## What the exercise asks
In the listing below, print exactly the lines between the line holding "blue slope F12:F14" and the line holding "blue slope J4:K5 level 1 top K", inclusive, and no more.

## Data to use
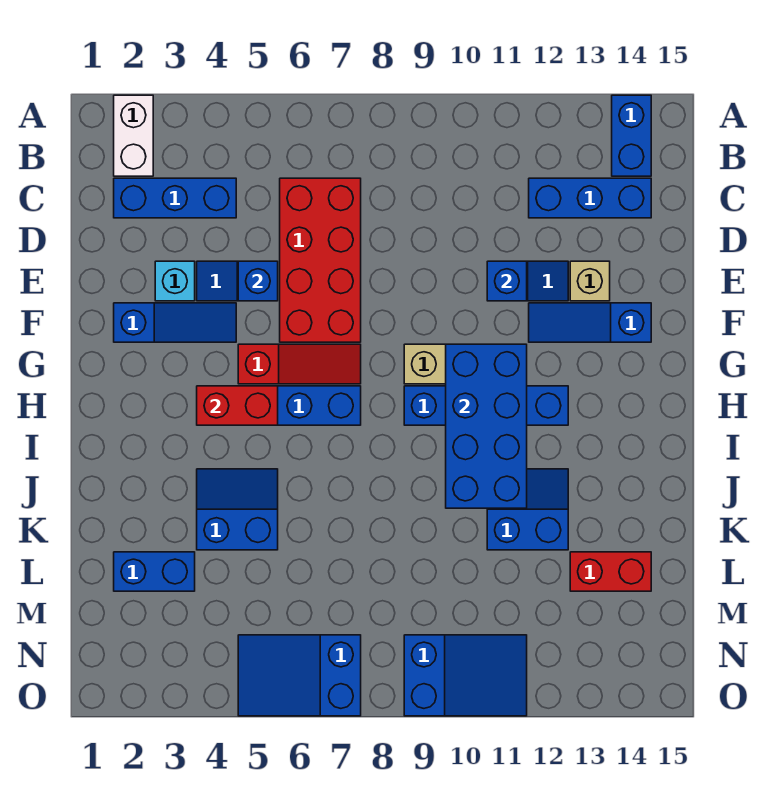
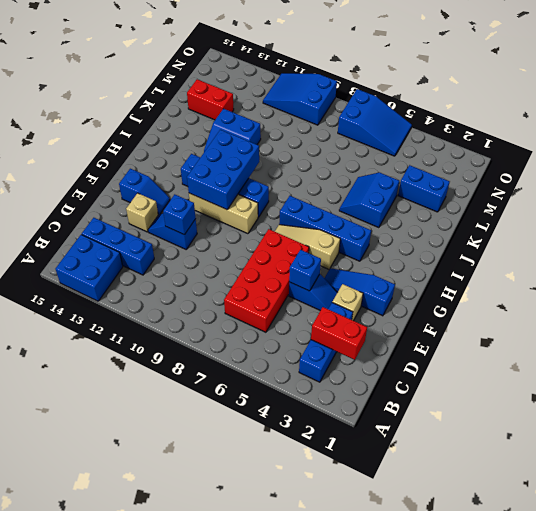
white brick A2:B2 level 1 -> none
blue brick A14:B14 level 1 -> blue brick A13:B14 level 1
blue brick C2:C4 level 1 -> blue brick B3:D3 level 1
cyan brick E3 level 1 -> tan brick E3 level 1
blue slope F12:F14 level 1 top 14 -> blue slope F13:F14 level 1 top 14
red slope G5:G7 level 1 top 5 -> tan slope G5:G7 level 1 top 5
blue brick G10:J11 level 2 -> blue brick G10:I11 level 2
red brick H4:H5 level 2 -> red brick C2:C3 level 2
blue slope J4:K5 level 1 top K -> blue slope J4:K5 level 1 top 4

--

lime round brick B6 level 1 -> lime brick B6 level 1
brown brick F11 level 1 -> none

## Output of the exercise
blue slope F12:F14 level 1 top 14 -> blue slope F13:F14 level 1 top 14
red slope G5:G7 level 1 top 5 -> tan slope G5:G7 level 1 top 5
blue brick G10:J11 level 2 -> blue brick G10:I11 level 2
red brick H4:H5 level 2 -> red brick C2:C3 level 2
blue slope J4:K5 level 1 top K -> blue slope J4:K5 level 1 top 4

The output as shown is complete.